Dataset entries below:

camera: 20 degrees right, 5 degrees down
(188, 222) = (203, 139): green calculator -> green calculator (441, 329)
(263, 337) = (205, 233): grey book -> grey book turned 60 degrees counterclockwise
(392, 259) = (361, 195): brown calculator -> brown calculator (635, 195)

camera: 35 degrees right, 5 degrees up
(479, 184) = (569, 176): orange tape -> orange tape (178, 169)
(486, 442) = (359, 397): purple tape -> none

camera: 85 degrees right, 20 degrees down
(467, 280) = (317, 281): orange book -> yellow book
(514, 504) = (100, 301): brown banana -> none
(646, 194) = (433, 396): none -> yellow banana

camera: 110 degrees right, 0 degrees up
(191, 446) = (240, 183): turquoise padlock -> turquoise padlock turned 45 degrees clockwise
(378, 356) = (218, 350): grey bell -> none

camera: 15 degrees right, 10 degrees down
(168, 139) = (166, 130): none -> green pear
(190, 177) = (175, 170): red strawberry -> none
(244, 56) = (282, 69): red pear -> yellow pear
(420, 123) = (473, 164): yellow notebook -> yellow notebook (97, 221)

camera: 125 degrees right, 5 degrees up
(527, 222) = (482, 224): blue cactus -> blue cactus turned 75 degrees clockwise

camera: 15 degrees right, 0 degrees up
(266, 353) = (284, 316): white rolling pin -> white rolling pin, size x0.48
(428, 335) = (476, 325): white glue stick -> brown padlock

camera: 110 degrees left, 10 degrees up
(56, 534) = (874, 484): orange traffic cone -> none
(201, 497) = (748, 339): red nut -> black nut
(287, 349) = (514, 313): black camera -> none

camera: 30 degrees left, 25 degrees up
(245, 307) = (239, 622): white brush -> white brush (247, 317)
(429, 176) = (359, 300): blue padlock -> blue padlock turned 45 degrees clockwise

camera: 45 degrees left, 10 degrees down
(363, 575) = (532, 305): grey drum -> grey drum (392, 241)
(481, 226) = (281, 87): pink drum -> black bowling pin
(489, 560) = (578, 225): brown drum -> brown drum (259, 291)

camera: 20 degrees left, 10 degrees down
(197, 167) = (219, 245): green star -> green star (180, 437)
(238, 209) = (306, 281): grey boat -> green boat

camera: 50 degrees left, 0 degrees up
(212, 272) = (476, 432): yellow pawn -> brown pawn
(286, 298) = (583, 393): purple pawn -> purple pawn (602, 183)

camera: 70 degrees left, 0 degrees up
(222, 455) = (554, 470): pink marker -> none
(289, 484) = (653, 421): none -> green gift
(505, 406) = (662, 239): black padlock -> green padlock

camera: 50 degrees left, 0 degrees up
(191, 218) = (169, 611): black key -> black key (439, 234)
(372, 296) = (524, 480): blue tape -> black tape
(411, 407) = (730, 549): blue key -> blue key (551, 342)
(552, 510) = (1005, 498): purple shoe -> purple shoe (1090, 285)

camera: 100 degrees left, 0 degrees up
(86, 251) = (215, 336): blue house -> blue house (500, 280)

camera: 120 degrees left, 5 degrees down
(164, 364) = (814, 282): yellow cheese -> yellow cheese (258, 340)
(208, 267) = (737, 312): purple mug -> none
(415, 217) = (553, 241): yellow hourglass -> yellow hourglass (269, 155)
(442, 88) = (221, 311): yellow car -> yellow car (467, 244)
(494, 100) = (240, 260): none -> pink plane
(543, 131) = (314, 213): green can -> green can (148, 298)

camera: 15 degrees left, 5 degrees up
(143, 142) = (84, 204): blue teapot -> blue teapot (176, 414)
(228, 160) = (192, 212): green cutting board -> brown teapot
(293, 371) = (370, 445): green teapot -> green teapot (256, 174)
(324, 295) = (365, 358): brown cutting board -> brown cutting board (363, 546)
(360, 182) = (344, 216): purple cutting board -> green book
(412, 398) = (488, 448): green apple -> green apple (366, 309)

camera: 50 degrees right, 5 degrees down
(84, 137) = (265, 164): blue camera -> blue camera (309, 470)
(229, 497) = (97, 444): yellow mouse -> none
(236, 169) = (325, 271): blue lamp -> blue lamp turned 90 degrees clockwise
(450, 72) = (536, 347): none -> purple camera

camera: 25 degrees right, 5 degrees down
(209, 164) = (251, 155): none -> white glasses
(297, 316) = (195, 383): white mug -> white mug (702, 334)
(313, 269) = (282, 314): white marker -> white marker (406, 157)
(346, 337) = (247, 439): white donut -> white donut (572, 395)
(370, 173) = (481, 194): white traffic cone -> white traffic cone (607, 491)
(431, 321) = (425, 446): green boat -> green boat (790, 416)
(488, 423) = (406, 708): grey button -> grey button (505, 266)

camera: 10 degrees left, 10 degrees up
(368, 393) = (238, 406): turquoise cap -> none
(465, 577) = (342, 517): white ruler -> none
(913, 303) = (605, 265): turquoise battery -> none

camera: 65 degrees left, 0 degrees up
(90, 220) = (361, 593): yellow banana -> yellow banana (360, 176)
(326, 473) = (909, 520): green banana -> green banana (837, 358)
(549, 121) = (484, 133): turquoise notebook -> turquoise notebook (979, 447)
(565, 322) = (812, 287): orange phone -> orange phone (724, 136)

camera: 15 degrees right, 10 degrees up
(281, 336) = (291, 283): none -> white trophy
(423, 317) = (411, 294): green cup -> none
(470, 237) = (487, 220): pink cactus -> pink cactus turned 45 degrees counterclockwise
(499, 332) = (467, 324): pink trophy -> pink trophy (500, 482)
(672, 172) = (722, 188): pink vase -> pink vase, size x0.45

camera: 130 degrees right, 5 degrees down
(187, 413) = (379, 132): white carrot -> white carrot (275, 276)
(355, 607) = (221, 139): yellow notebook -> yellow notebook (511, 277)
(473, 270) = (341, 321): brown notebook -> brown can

End of Dataset entries.

▶ _The task_:
Using the listing above, copy exactly the line that contains "camera: 110 degrees right, 0 degrees up", the line that contains "(429, 176) = (359, 300): blue", and each line that falls between them.

▶ _Solution for this exercise_:
camera: 110 degrees right, 0 degrees up
(191, 446) = (240, 183): turquoise padlock -> turquoise padlock turned 45 degrees clockwise
(378, 356) = (218, 350): grey bell -> none

camera: 15 degrees right, 10 degrees down
(168, 139) = (166, 130): none -> green pear
(190, 177) = (175, 170): red strawberry -> none
(244, 56) = (282, 69): red pear -> yellow pear
(420, 123) = (473, 164): yellow notebook -> yellow notebook (97, 221)

camera: 125 degrees right, 5 degrees up
(527, 222) = (482, 224): blue cactus -> blue cactus turned 75 degrees clockwise

camera: 15 degrees right, 0 degrees up
(266, 353) = (284, 316): white rolling pin -> white rolling pin, size x0.48
(428, 335) = (476, 325): white glue stick -> brown padlock

camera: 110 degrees left, 10 degrees up
(56, 534) = (874, 484): orange traffic cone -> none
(201, 497) = (748, 339): red nut -> black nut
(287, 349) = (514, 313): black camera -> none

camera: 30 degrees left, 25 degrees up
(245, 307) = (239, 622): white brush -> white brush (247, 317)
(429, 176) = (359, 300): blue padlock -> blue padlock turned 45 degrees clockwise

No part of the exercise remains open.